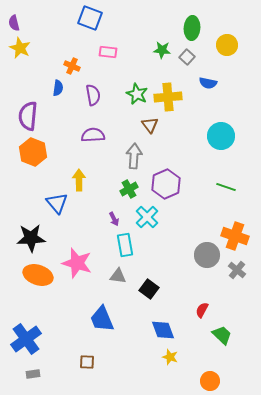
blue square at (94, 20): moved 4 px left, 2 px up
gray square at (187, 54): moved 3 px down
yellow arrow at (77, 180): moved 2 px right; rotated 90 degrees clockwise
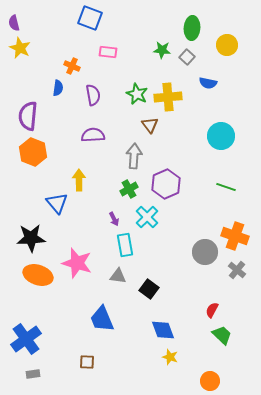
gray circle at (207, 255): moved 2 px left, 3 px up
red semicircle at (202, 310): moved 10 px right
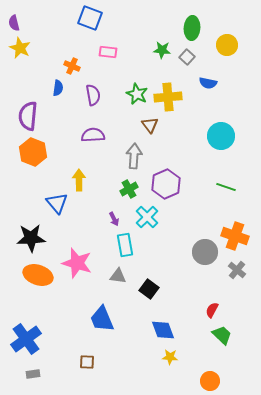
yellow star at (170, 357): rotated 14 degrees counterclockwise
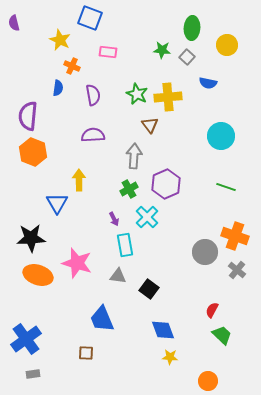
yellow star at (20, 48): moved 40 px right, 8 px up
blue triangle at (57, 203): rotated 10 degrees clockwise
brown square at (87, 362): moved 1 px left, 9 px up
orange circle at (210, 381): moved 2 px left
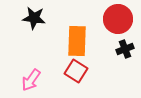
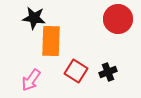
orange rectangle: moved 26 px left
black cross: moved 17 px left, 23 px down
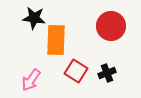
red circle: moved 7 px left, 7 px down
orange rectangle: moved 5 px right, 1 px up
black cross: moved 1 px left, 1 px down
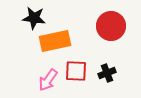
orange rectangle: moved 1 px left, 1 px down; rotated 76 degrees clockwise
red square: rotated 30 degrees counterclockwise
pink arrow: moved 17 px right
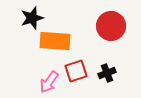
black star: moved 2 px left; rotated 25 degrees counterclockwise
orange rectangle: rotated 16 degrees clockwise
red square: rotated 20 degrees counterclockwise
pink arrow: moved 1 px right, 2 px down
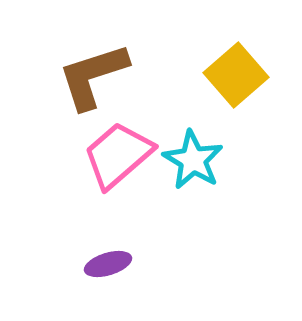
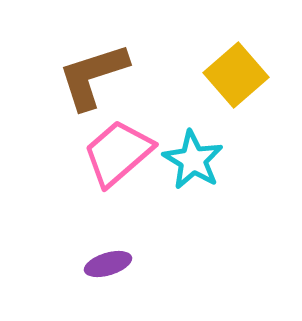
pink trapezoid: moved 2 px up
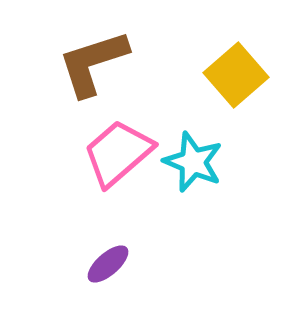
brown L-shape: moved 13 px up
cyan star: moved 2 px down; rotated 8 degrees counterclockwise
purple ellipse: rotated 24 degrees counterclockwise
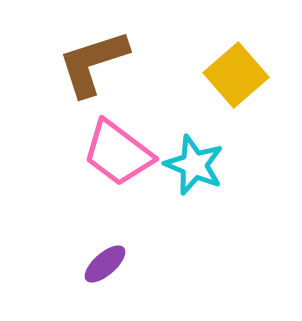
pink trapezoid: rotated 102 degrees counterclockwise
cyan star: moved 1 px right, 3 px down
purple ellipse: moved 3 px left
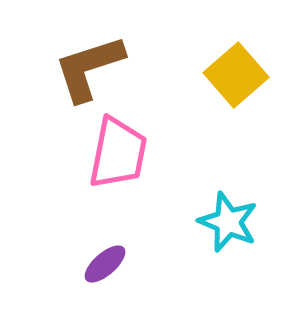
brown L-shape: moved 4 px left, 5 px down
pink trapezoid: rotated 116 degrees counterclockwise
cyan star: moved 34 px right, 57 px down
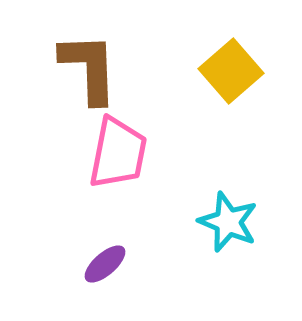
brown L-shape: rotated 106 degrees clockwise
yellow square: moved 5 px left, 4 px up
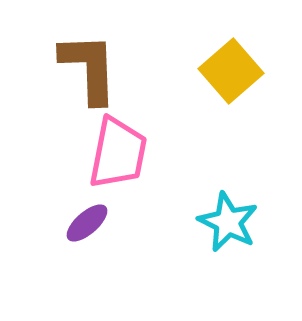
cyan star: rotated 4 degrees clockwise
purple ellipse: moved 18 px left, 41 px up
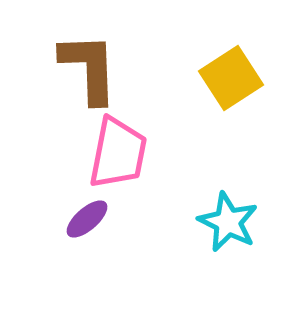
yellow square: moved 7 px down; rotated 8 degrees clockwise
purple ellipse: moved 4 px up
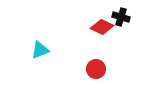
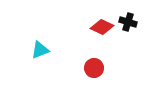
black cross: moved 7 px right, 5 px down
red circle: moved 2 px left, 1 px up
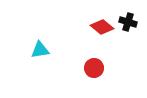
red diamond: rotated 15 degrees clockwise
cyan triangle: rotated 12 degrees clockwise
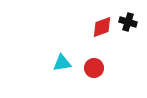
red diamond: rotated 60 degrees counterclockwise
cyan triangle: moved 22 px right, 13 px down
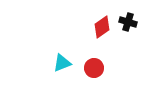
red diamond: rotated 15 degrees counterclockwise
cyan triangle: rotated 12 degrees counterclockwise
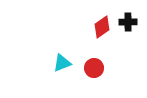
black cross: rotated 18 degrees counterclockwise
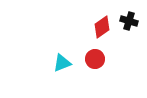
black cross: moved 1 px right, 1 px up; rotated 18 degrees clockwise
red circle: moved 1 px right, 9 px up
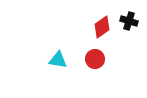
cyan triangle: moved 4 px left, 3 px up; rotated 30 degrees clockwise
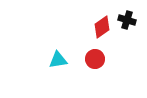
black cross: moved 2 px left, 1 px up
cyan triangle: rotated 18 degrees counterclockwise
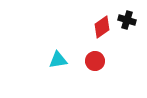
red circle: moved 2 px down
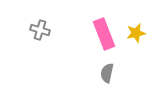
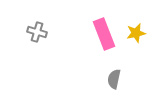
gray cross: moved 3 px left, 2 px down
gray semicircle: moved 7 px right, 6 px down
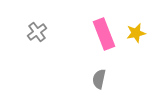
gray cross: rotated 36 degrees clockwise
gray semicircle: moved 15 px left
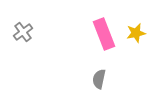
gray cross: moved 14 px left
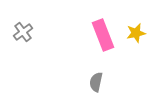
pink rectangle: moved 1 px left, 1 px down
gray semicircle: moved 3 px left, 3 px down
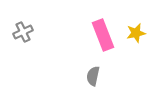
gray cross: rotated 12 degrees clockwise
gray semicircle: moved 3 px left, 6 px up
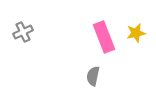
pink rectangle: moved 1 px right, 2 px down
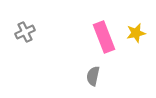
gray cross: moved 2 px right
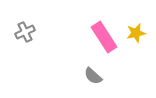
pink rectangle: rotated 12 degrees counterclockwise
gray semicircle: rotated 60 degrees counterclockwise
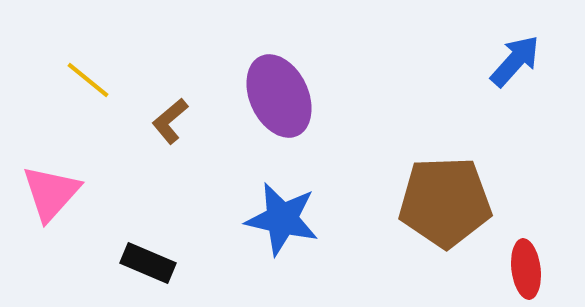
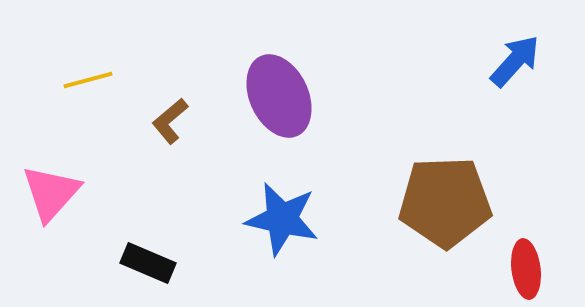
yellow line: rotated 54 degrees counterclockwise
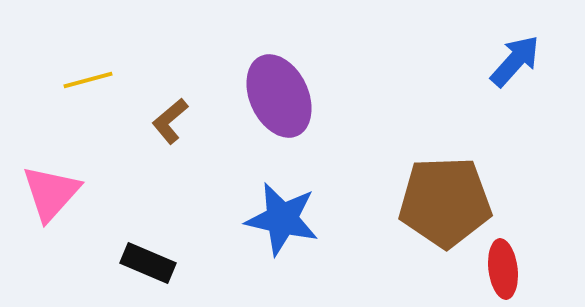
red ellipse: moved 23 px left
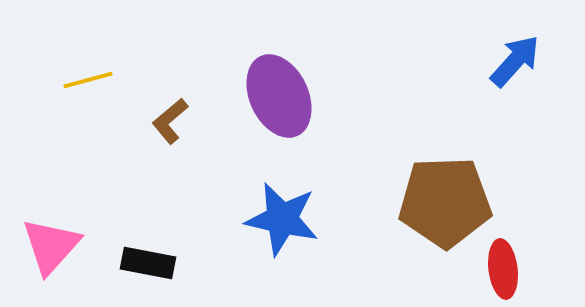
pink triangle: moved 53 px down
black rectangle: rotated 12 degrees counterclockwise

### WHAT THE TASK ASKS
In all the records above, replace "gray semicircle" with "gray half-circle" and leave every other word unchanged. Omit the picture lines from your answer.

### EXPECTED ANSWER
blue square at (94, 20): moved 4 px left, 2 px up
gray square at (187, 54): moved 3 px down
yellow arrow at (77, 180): moved 2 px right; rotated 90 degrees clockwise
gray circle at (207, 255): moved 2 px left, 3 px up
red semicircle at (202, 310): moved 10 px right
yellow star at (170, 357): rotated 14 degrees counterclockwise
yellow star at (20, 48): moved 40 px right, 8 px up
blue triangle at (57, 203): rotated 10 degrees clockwise
brown square at (87, 362): moved 1 px left, 9 px up
orange circle at (210, 381): moved 2 px left
orange rectangle: moved 26 px left
black cross: moved 17 px left, 23 px down
red circle: moved 7 px left, 7 px down
orange rectangle: moved 5 px right, 1 px up
black cross: moved 1 px left, 1 px down
orange rectangle: moved 1 px left, 1 px down; rotated 76 degrees clockwise
red square: rotated 30 degrees counterclockwise
pink arrow: moved 17 px right
black star: moved 2 px left; rotated 25 degrees counterclockwise
orange rectangle: rotated 16 degrees clockwise
red square: rotated 20 degrees counterclockwise
pink arrow: moved 1 px right, 2 px down
pink trapezoid: moved 2 px up
brown L-shape: moved 13 px up
cyan star: moved 2 px down; rotated 8 degrees counterclockwise
purple ellipse: rotated 24 degrees counterclockwise
pink trapezoid: rotated 102 degrees counterclockwise
cyan star: moved 1 px right, 3 px down
purple ellipse: moved 3 px left
brown L-shape: moved 4 px left, 5 px down
pink trapezoid: rotated 116 degrees counterclockwise
cyan star: moved 34 px right, 57 px down
brown L-shape: rotated 106 degrees clockwise
yellow square: moved 5 px left, 4 px up
cyan star: rotated 4 degrees clockwise
purple ellipse: moved 18 px left, 41 px up
yellow square: moved 7 px down; rotated 8 degrees clockwise
purple ellipse: moved 4 px up
black cross: moved 7 px right, 5 px down
red circle: moved 2 px left, 1 px up
red diamond: rotated 15 degrees clockwise
cyan triangle: rotated 12 degrees clockwise
red diamond: rotated 60 degrees counterclockwise
cyan triangle: moved 22 px right, 13 px down
red diamond: rotated 15 degrees counterclockwise
cyan triangle: rotated 12 degrees counterclockwise
black cross: rotated 18 degrees counterclockwise
black cross: moved 1 px right, 1 px up; rotated 18 degrees clockwise
red circle: moved 1 px right, 9 px up
cyan triangle: moved 4 px left, 3 px up; rotated 30 degrees clockwise
black cross: moved 2 px left, 1 px up
cyan triangle: rotated 18 degrees counterclockwise
red circle: moved 2 px down
gray cross: moved 3 px left, 2 px down
gray half-circle: moved 7 px right, 6 px down
gray cross: rotated 36 degrees clockwise
gray half-circle: moved 15 px left
gray cross: moved 14 px left
pink rectangle: moved 1 px left, 1 px down
gray half-circle: moved 3 px left, 3 px down
gray cross: rotated 12 degrees clockwise
gray half-circle: moved 3 px left, 6 px up
pink rectangle: moved 1 px right, 2 px down
gray cross: moved 2 px right
pink rectangle: rotated 12 degrees counterclockwise
gray half-circle: rotated 60 degrees counterclockwise
yellow line: rotated 54 degrees counterclockwise
red ellipse: moved 23 px left
pink triangle: moved 53 px down
black rectangle: rotated 12 degrees counterclockwise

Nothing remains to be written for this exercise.